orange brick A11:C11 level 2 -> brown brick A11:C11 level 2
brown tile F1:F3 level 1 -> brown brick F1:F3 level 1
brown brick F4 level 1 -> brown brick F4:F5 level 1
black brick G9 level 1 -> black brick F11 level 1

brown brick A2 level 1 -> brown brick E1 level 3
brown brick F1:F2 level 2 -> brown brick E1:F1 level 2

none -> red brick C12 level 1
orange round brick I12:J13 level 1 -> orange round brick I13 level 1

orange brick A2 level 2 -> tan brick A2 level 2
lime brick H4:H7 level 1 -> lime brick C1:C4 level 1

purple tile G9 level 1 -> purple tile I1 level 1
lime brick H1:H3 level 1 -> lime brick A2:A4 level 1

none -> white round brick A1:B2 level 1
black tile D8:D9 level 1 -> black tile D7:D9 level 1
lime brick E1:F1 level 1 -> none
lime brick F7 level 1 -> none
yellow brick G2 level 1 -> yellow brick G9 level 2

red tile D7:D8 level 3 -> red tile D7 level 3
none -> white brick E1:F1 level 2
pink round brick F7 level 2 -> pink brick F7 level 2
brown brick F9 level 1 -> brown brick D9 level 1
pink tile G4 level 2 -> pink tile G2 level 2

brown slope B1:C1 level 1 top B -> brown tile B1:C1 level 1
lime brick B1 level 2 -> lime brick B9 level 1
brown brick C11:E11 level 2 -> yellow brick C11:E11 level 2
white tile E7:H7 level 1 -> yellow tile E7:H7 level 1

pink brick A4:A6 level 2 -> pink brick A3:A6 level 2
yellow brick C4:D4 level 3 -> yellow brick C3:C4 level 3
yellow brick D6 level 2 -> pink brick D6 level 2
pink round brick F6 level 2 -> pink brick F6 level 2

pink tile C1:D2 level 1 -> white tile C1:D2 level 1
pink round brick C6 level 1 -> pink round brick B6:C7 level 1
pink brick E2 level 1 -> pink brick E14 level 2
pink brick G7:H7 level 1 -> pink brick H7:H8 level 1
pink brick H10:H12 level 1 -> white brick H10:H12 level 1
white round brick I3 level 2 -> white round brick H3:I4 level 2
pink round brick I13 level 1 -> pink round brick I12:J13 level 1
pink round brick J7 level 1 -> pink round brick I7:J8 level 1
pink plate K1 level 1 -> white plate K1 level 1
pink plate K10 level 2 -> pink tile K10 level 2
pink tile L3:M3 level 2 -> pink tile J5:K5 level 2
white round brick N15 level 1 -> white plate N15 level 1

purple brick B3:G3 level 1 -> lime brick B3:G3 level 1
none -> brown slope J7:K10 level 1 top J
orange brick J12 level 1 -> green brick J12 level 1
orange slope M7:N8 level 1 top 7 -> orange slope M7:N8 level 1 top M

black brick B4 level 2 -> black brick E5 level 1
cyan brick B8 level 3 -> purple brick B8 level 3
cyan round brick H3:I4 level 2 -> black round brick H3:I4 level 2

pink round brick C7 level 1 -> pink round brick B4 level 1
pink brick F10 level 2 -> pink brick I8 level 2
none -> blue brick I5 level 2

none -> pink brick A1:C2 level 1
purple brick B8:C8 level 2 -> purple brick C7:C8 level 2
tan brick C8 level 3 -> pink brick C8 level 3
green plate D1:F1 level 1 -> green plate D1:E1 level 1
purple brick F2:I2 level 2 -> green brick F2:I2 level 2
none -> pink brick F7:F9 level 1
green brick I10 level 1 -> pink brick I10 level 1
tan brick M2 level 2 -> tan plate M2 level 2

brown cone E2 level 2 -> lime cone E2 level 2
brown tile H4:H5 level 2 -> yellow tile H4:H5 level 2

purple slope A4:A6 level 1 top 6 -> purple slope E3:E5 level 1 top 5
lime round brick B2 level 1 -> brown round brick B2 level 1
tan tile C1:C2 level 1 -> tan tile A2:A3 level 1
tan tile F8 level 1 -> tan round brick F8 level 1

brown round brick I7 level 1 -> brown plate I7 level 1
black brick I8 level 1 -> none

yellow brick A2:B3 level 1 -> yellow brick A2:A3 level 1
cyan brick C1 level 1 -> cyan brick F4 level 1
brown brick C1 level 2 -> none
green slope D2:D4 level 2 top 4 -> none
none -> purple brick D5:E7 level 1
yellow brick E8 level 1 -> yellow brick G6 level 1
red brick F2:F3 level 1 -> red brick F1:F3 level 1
*-*-*
# [EXERCISE DESCRIPTION]
Quote exactly the stretch of lines above that starts at the first one and ends at the line with "black brick G9", and nothing beyond it.

# [EXPECTED ANSWER]
orange brick A11:C11 level 2 -> brown brick A11:C11 level 2
brown tile F1:F3 level 1 -> brown brick F1:F3 level 1
brown brick F4 level 1 -> brown brick F4:F5 level 1
black brick G9 level 1 -> black brick F11 level 1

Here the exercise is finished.